● Required task: Quote each line from the first one down through the line that contains "Description [921, 28]", reproducing them verbatim.

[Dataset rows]

+---+

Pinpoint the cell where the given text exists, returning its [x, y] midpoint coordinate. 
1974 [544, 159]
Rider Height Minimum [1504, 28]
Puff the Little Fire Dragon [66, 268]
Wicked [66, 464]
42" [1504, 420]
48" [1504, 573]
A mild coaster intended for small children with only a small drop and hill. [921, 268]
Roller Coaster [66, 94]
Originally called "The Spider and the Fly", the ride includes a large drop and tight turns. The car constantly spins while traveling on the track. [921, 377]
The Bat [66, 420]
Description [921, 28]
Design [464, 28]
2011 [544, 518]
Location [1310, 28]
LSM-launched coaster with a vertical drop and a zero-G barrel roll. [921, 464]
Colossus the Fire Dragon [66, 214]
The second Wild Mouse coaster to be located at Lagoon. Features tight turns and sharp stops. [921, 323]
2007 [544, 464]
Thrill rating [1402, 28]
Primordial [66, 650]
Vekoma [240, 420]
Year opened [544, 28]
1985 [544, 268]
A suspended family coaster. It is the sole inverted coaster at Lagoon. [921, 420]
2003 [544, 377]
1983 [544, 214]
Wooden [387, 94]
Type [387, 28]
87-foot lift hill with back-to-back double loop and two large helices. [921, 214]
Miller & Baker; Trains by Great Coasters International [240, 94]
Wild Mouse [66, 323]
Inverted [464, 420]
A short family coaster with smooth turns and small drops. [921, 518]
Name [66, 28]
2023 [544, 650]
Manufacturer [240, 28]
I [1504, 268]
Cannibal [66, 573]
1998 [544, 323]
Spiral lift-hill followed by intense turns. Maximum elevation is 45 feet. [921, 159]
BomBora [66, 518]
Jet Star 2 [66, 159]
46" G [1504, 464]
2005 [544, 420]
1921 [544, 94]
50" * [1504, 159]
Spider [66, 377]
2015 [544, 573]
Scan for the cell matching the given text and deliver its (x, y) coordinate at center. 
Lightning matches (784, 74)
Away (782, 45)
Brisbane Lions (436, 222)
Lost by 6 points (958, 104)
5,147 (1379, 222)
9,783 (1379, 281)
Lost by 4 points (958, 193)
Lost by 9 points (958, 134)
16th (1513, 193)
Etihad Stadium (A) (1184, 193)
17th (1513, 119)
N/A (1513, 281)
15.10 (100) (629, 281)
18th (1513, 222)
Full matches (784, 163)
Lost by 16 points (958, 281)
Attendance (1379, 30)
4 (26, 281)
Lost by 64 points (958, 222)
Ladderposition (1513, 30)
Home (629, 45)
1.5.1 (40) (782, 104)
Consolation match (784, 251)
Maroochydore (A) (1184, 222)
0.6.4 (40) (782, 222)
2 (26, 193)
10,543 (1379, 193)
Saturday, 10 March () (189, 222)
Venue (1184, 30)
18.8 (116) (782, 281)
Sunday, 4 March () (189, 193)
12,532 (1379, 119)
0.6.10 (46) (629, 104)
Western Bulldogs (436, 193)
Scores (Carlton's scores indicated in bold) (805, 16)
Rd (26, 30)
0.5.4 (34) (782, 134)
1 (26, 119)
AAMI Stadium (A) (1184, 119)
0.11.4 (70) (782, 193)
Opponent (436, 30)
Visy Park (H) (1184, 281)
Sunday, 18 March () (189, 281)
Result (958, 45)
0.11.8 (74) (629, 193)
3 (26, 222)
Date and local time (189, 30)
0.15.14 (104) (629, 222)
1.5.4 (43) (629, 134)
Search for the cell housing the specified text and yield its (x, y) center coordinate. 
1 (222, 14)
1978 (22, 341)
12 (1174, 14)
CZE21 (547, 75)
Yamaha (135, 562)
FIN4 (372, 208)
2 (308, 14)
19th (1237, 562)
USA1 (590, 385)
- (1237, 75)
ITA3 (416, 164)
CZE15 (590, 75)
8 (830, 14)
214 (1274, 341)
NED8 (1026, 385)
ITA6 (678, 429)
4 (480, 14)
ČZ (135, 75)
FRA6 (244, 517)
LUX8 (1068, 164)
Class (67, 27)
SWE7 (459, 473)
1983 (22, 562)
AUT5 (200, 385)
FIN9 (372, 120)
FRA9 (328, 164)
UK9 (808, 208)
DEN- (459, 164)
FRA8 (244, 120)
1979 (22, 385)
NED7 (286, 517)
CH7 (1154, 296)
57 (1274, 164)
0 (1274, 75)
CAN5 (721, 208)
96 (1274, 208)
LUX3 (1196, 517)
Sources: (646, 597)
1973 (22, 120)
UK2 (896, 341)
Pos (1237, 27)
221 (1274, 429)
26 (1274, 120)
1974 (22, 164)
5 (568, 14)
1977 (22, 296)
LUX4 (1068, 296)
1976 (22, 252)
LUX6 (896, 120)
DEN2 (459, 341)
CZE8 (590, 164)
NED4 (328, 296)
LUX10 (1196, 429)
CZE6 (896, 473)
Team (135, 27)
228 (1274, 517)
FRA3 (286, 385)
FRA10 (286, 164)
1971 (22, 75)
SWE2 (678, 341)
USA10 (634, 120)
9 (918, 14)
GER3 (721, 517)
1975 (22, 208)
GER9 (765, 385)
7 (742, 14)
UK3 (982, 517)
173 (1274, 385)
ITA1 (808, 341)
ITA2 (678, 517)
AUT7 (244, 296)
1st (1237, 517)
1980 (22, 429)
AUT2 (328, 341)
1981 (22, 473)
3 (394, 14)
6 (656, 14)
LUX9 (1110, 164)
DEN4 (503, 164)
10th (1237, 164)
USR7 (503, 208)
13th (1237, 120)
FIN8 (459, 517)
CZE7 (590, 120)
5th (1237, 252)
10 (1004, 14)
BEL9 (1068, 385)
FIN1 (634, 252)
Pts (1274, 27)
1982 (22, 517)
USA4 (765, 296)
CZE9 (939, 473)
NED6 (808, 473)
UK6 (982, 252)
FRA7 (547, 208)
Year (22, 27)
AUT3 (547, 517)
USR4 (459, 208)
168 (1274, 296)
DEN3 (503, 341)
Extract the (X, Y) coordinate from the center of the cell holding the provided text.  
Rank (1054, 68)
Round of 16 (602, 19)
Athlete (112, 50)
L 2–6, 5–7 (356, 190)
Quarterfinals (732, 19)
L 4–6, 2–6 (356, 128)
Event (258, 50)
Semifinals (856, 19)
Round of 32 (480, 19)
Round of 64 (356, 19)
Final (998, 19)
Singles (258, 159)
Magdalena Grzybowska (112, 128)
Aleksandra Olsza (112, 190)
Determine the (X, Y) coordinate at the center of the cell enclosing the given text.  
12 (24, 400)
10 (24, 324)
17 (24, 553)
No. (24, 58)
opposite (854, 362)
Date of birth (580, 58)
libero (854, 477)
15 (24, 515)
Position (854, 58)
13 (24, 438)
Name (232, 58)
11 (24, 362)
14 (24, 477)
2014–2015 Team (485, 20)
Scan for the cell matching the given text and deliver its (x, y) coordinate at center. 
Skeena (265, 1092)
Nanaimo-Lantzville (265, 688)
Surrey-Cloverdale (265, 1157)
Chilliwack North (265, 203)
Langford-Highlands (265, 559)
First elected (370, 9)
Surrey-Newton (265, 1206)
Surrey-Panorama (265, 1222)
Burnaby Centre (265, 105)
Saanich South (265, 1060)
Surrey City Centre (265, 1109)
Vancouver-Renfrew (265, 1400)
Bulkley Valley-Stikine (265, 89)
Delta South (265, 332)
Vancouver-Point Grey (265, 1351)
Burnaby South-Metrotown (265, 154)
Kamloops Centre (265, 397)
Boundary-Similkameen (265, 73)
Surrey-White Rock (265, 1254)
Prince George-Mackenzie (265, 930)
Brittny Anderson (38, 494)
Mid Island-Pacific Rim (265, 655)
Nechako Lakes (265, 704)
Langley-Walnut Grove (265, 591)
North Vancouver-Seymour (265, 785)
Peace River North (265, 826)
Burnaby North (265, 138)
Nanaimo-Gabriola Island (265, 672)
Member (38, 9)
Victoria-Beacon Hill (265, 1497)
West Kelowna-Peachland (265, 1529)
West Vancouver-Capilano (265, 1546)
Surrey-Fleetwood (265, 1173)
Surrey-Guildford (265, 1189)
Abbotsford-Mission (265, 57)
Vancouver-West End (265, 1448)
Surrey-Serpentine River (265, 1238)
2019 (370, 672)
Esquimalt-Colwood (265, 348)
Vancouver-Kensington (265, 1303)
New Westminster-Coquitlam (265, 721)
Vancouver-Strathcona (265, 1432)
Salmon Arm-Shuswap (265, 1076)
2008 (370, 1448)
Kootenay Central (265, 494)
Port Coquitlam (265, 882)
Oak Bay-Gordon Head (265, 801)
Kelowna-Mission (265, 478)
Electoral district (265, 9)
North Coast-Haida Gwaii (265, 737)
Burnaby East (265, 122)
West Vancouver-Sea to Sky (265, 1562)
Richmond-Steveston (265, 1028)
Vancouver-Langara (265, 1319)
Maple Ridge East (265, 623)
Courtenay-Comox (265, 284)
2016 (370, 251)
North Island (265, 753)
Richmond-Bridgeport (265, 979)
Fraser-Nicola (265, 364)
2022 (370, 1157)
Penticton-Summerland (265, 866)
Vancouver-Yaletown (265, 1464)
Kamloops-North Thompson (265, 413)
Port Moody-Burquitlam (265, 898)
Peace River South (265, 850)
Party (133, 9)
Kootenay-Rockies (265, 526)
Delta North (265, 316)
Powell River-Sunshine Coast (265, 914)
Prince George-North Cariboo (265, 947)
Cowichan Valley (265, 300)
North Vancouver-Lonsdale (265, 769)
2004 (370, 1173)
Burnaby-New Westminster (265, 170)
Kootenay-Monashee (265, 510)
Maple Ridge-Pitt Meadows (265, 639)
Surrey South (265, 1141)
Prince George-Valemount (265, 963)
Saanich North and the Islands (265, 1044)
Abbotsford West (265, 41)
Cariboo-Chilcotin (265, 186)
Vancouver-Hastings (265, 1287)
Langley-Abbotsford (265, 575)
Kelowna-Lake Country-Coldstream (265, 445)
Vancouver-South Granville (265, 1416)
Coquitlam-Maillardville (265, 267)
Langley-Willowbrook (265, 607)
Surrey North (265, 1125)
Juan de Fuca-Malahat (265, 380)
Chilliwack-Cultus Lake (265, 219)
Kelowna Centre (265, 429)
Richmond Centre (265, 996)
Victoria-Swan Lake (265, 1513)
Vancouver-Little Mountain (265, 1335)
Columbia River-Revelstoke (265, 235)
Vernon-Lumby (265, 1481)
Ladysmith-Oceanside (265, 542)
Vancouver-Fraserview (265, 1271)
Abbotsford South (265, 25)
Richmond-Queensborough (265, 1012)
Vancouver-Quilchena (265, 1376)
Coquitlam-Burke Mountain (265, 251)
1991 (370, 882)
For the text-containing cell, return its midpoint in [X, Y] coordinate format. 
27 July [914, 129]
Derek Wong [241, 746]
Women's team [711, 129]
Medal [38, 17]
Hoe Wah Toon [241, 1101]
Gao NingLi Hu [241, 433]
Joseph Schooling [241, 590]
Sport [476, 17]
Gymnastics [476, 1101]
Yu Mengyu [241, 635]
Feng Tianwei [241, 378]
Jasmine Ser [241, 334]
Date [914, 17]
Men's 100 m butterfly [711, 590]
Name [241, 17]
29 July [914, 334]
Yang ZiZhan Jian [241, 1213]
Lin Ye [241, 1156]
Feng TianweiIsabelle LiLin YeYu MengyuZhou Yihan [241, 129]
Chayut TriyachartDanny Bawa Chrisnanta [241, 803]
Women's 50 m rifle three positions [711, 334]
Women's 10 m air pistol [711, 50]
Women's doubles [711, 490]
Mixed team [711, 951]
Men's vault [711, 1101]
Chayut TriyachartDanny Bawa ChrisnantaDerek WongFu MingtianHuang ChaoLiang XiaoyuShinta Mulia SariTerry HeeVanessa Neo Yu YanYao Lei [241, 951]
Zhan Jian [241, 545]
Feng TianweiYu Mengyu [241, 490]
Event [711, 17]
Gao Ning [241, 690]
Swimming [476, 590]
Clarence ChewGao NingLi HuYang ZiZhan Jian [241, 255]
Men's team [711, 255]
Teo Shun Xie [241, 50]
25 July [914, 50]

+---+

● Solution to the problem:
Pinpoint the cell where the given text exists, returning its [x, y] midpoint coordinate. 
1974 [544, 159]
Rider Height Minimum [1504, 28]
Puff the Little Fire Dragon [66, 268]
Wicked [66, 464]
42" [1504, 420]
48" [1504, 573]
A mild coaster intended for small children with only a small drop and hill. [921, 268]
Roller Coaster [66, 94]
Originally called "The Spider and the Fly", the ride includes a large drop and tight turns. The car constantly spins while traveling on the track. [921, 377]
The Bat [66, 420]
Description [921, 28]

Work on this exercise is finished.